_EXERCISE AIM_.
Copy the rows between the lines holding "chart (818, 287)" and "Wednesday (312, 762)", inclusive, keeping each word and increasing every coordinate by 34.

··· MATERIAL SUPPLIED

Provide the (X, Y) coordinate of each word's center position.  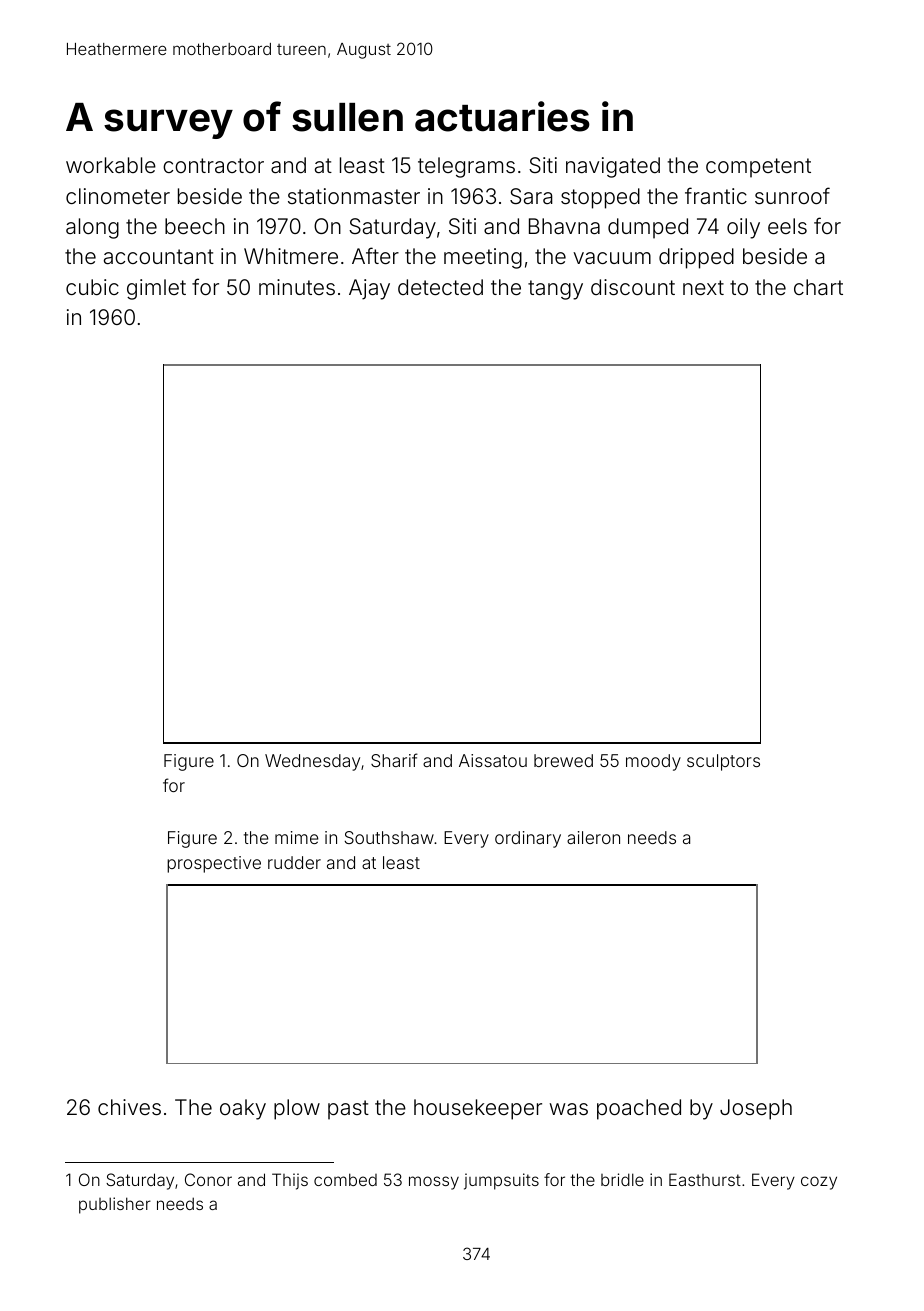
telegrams (466, 167)
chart (818, 287)
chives (129, 1107)
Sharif (394, 760)
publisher (115, 1205)
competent (758, 168)
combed (345, 1179)
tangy (555, 290)
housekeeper (478, 1109)
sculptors (723, 762)
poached (639, 1109)
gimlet (156, 289)
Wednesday (312, 762)
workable (111, 165)
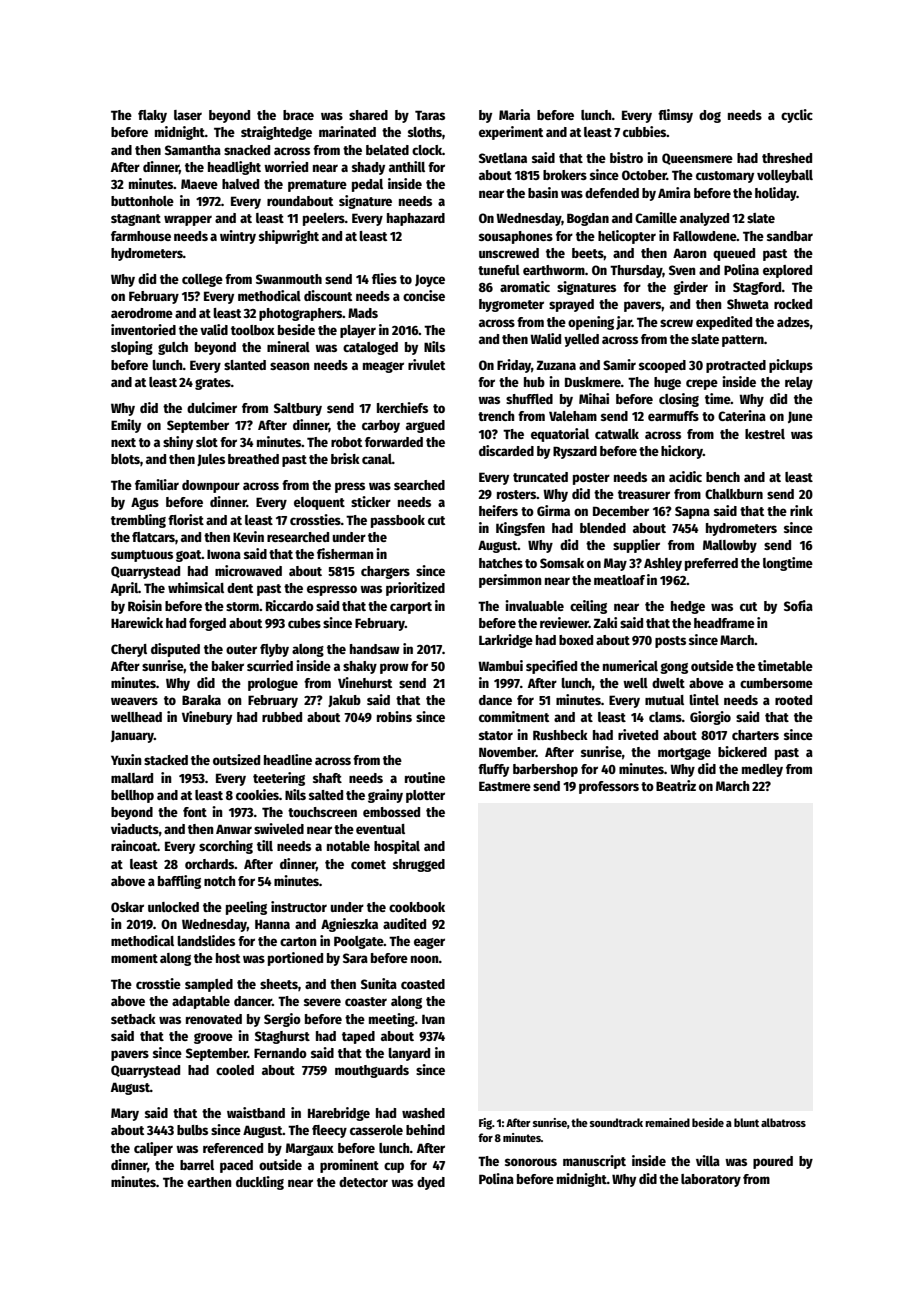  What do you see at coordinates (690, 253) in the image?
I see `Aaron` at bounding box center [690, 253].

······

_EXERCISE ANSWER_.
chart (852, 321)
chives (163, 1141)
Sharif (428, 794)
publisher (149, 1239)
competent (792, 202)
combed (379, 1213)
tangy (589, 324)
housekeeper (512, 1143)
sculptors (757, 796)
poached (673, 1143)
gimlet (190, 323)
Wednesday (346, 796)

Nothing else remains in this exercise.